__Goal of the exercise__. Pictures should not appear in the copy; the records themselves must be written out exactly.

__Available data__.

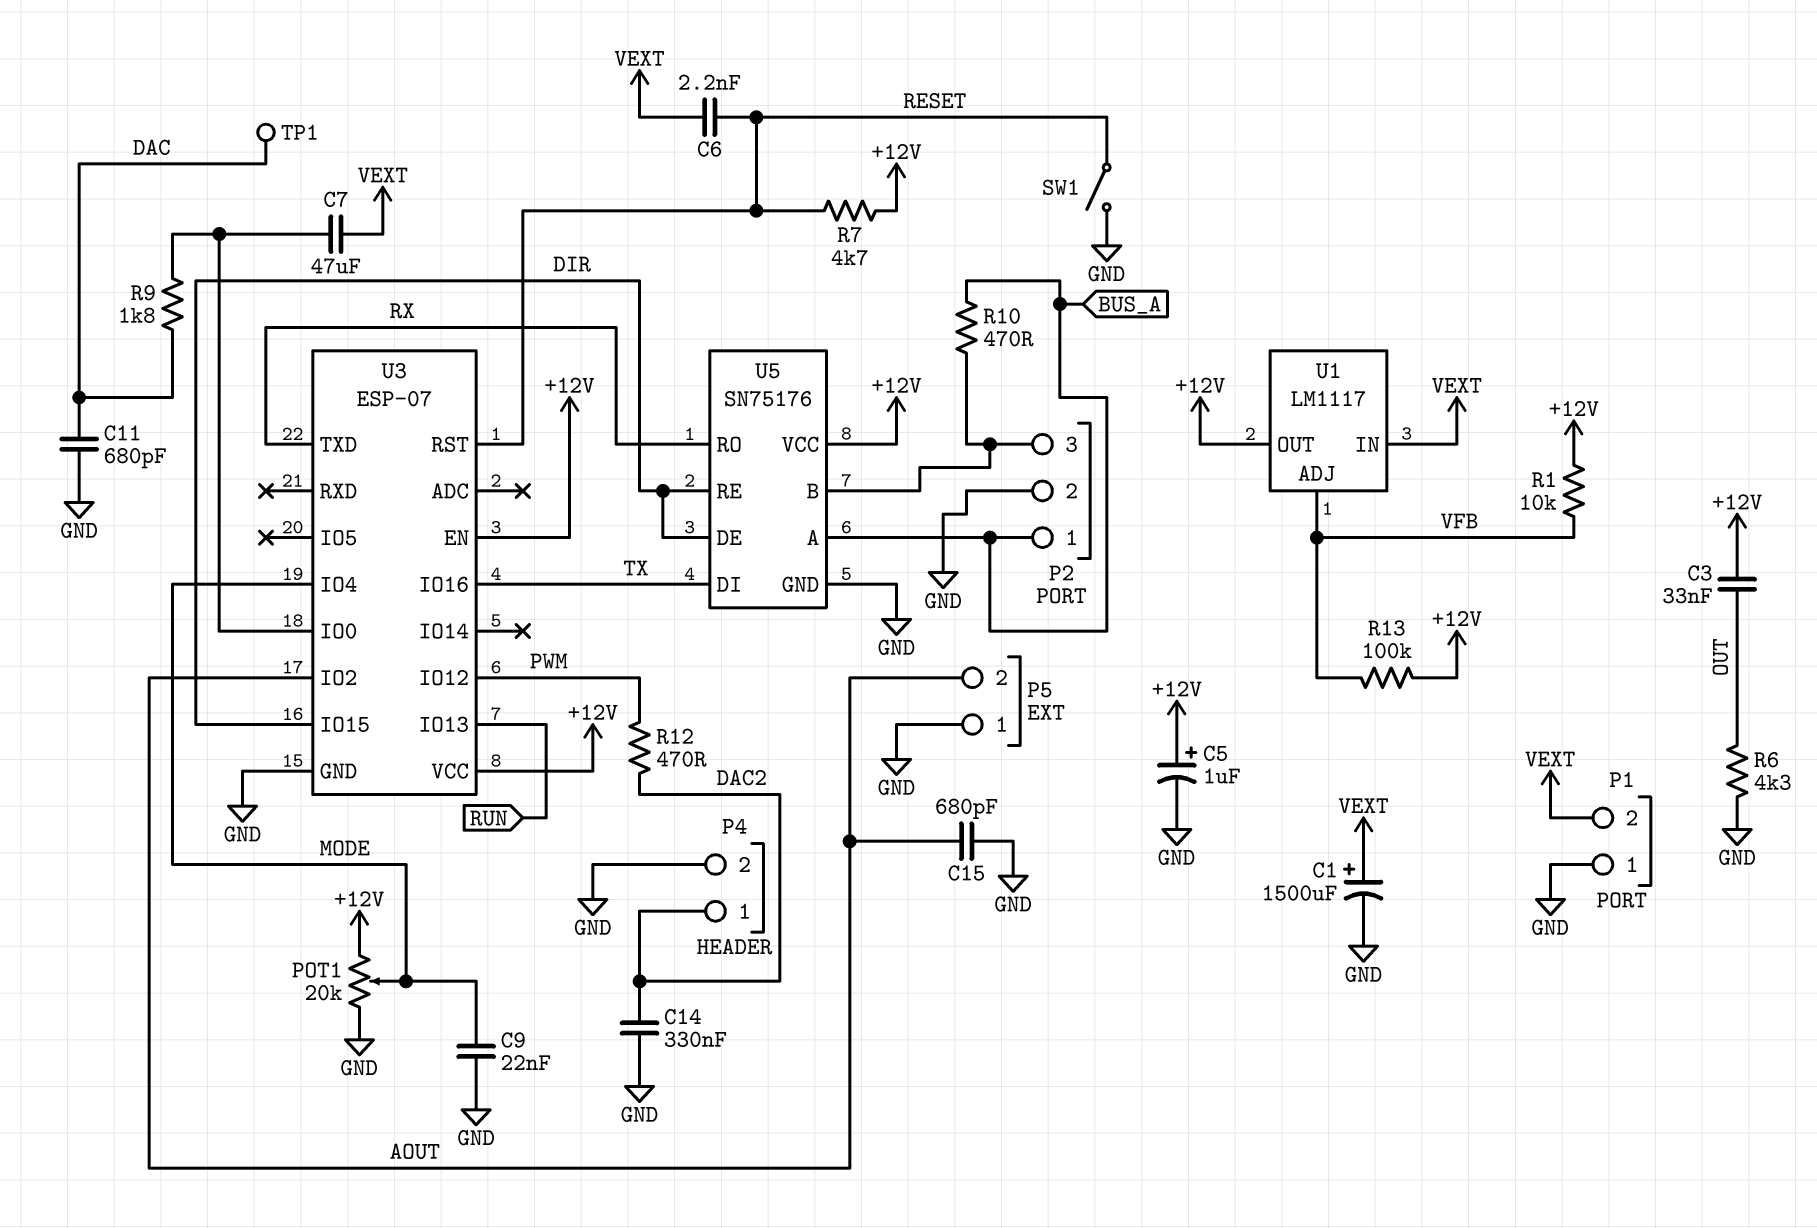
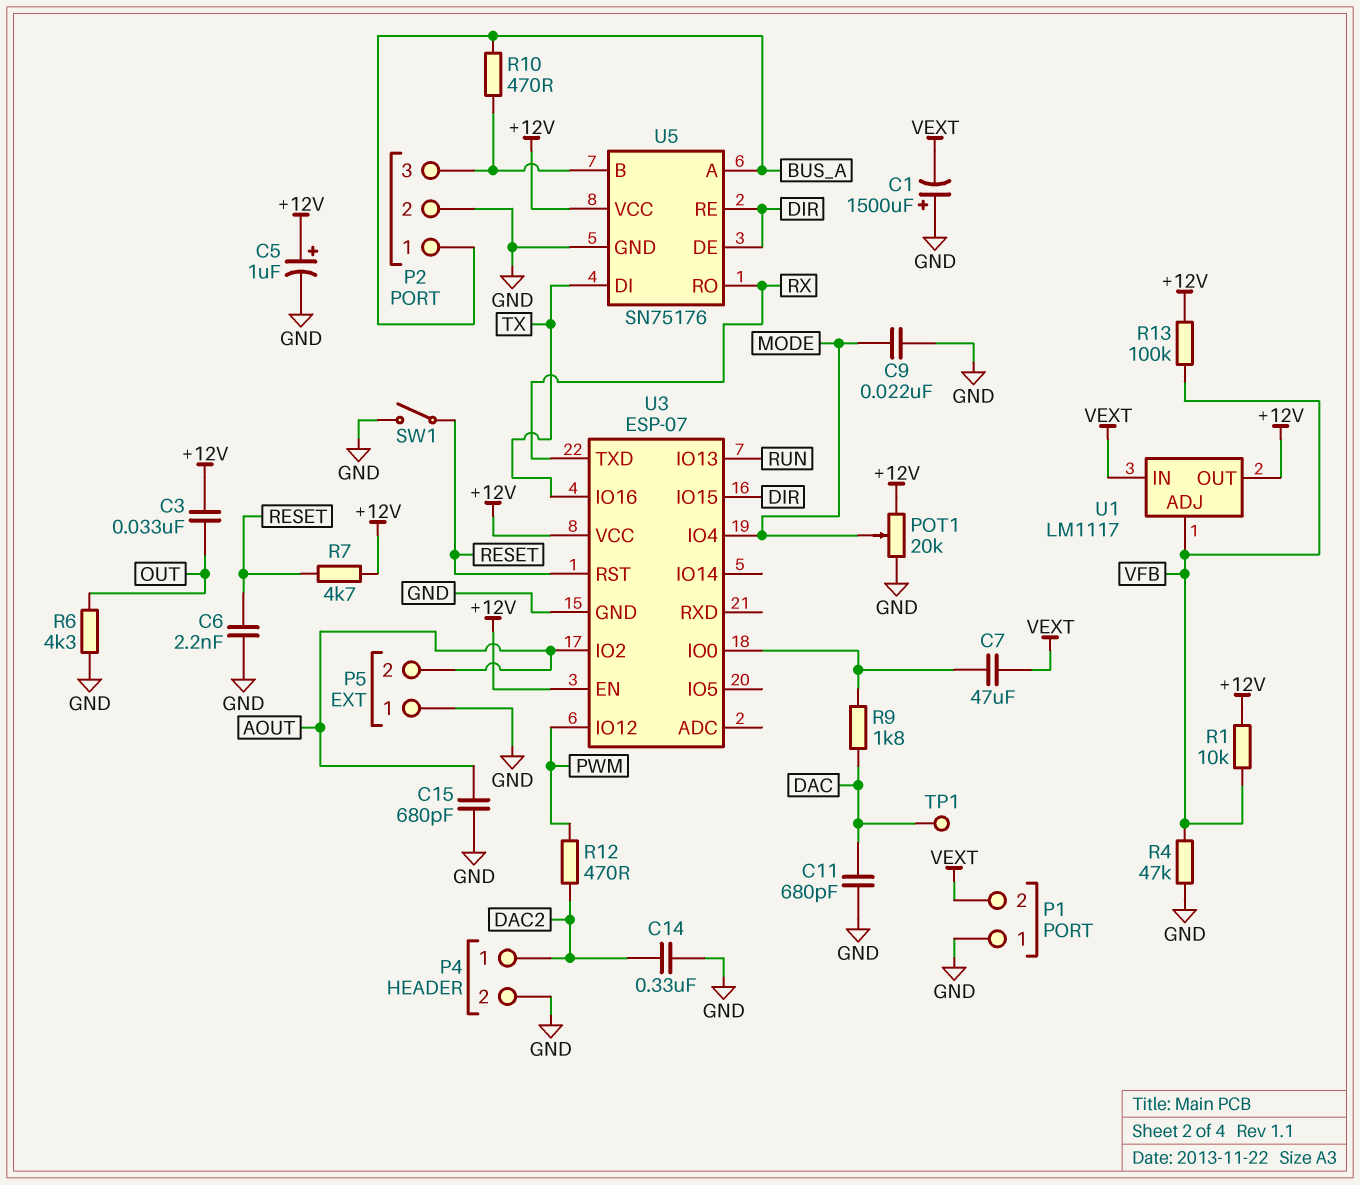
C1: 1500uF (plus VEXT, minus GND) -> 1500uF (plus GND, minus VEXT)
C6: 2.2nF (RESET, VEXT) -> 2.2nF (GND, RESET)
R4: none -> 47k (GND, VFB)

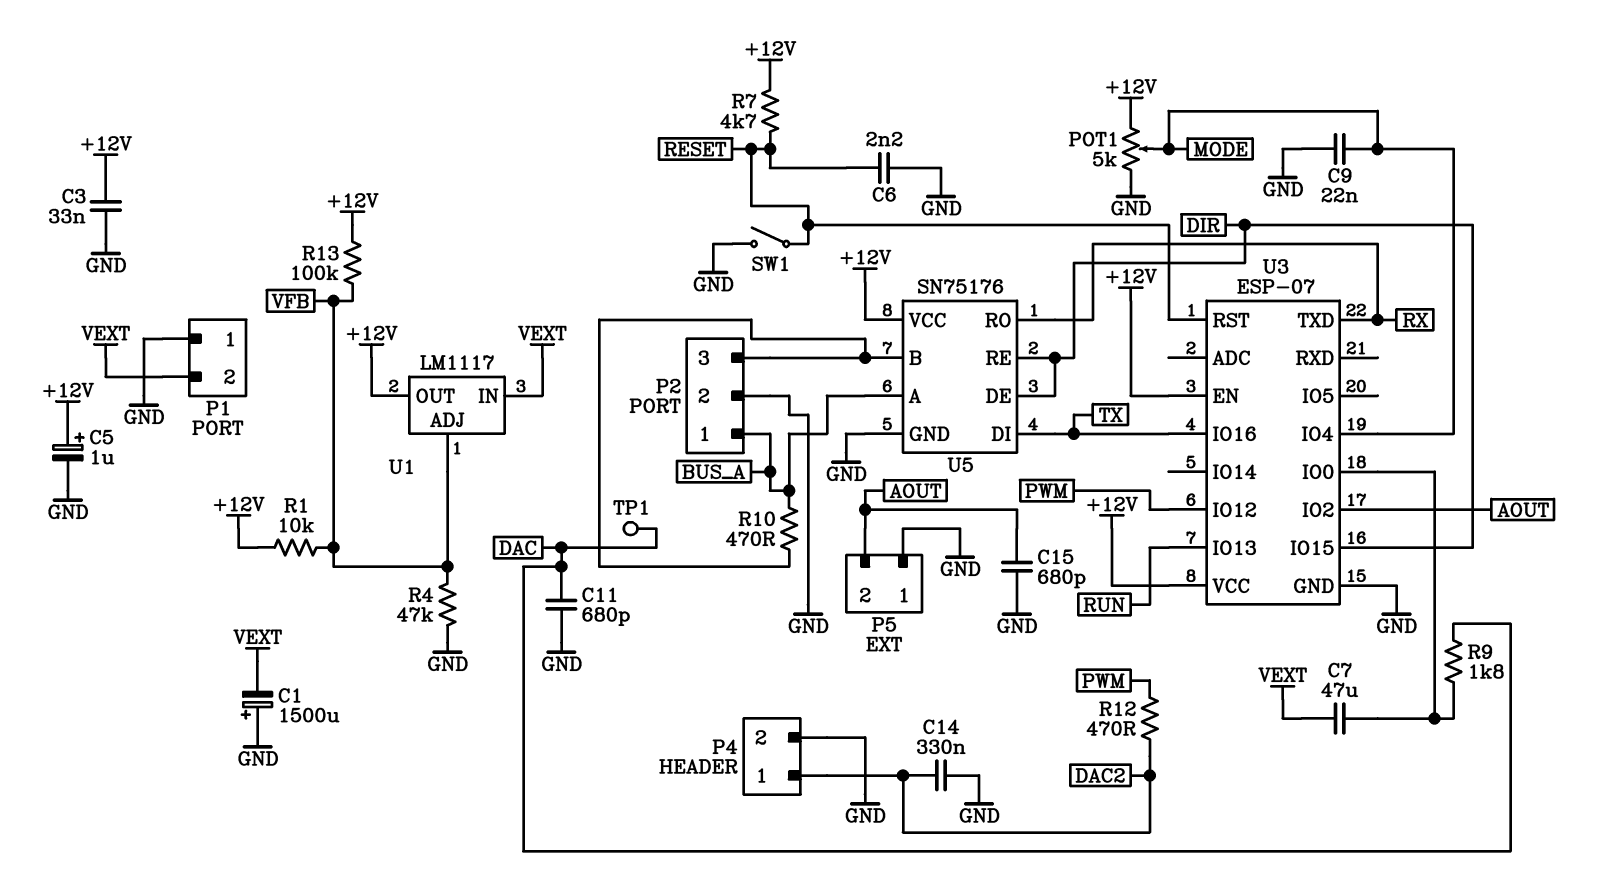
C3: 33nF (+12V, OUT) -> 33nF (+12V, GND)
POT1: 20k (+12V, GND, wiper MODE) -> 5k (+12V, GND, wiper MODE)
R6: 4.3k (GND, OUT) -> none

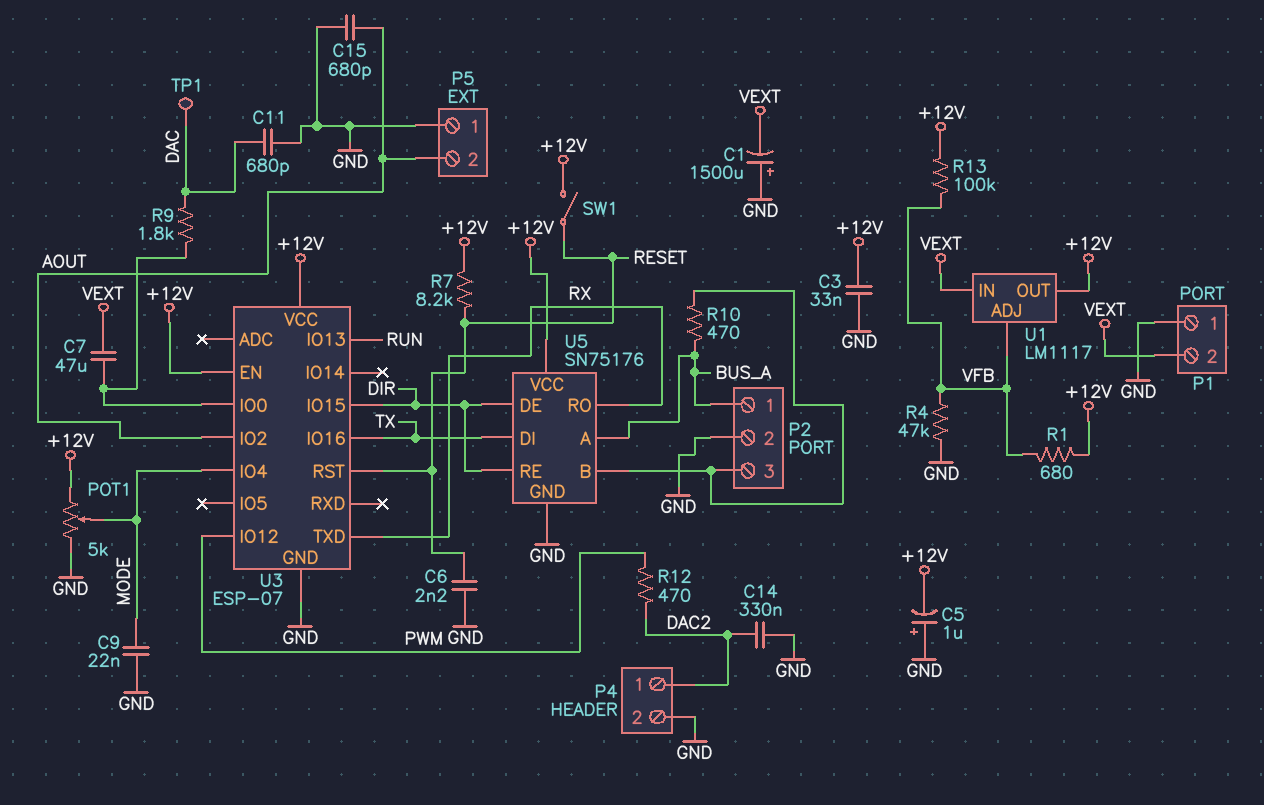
C5: 1uF (plus +12V, minus GND) -> 1uF (plus GND, minus +12V)
R1: 10k (+12V, VFB) -> 680 (+12V, VFB)
R7: 4.7k (+12V, RESET) -> 8.2k (+12V, RESET)
SW1: switch (GND, RESET) -> switch (+12V, RESET)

__Task answer__.
C1: 1500uF (plus VEXT, minus GND) -> 1500uF (plus GND, minus VEXT)
C6: 2.2nF (RESET, VEXT) -> 2.2nF (GND, RESET)
R4: none -> 47k (GND, VFB)

C3: 33nF (+12V, OUT) -> 33nF (+12V, GND)
POT1: 20k (+12V, GND, wiper MODE) -> 5k (+12V, GND, wiper MODE)
R6: 4.3k (GND, OUT) -> none

C5: 1uF (plus +12V, minus GND) -> 1uF (plus GND, minus +12V)
R1: 10k (+12V, VFB) -> 680 (+12V, VFB)
R7: 4.7k (+12V, RESET) -> 8.2k (+12V, RESET)
SW1: switch (GND, RESET) -> switch (+12V, RESET)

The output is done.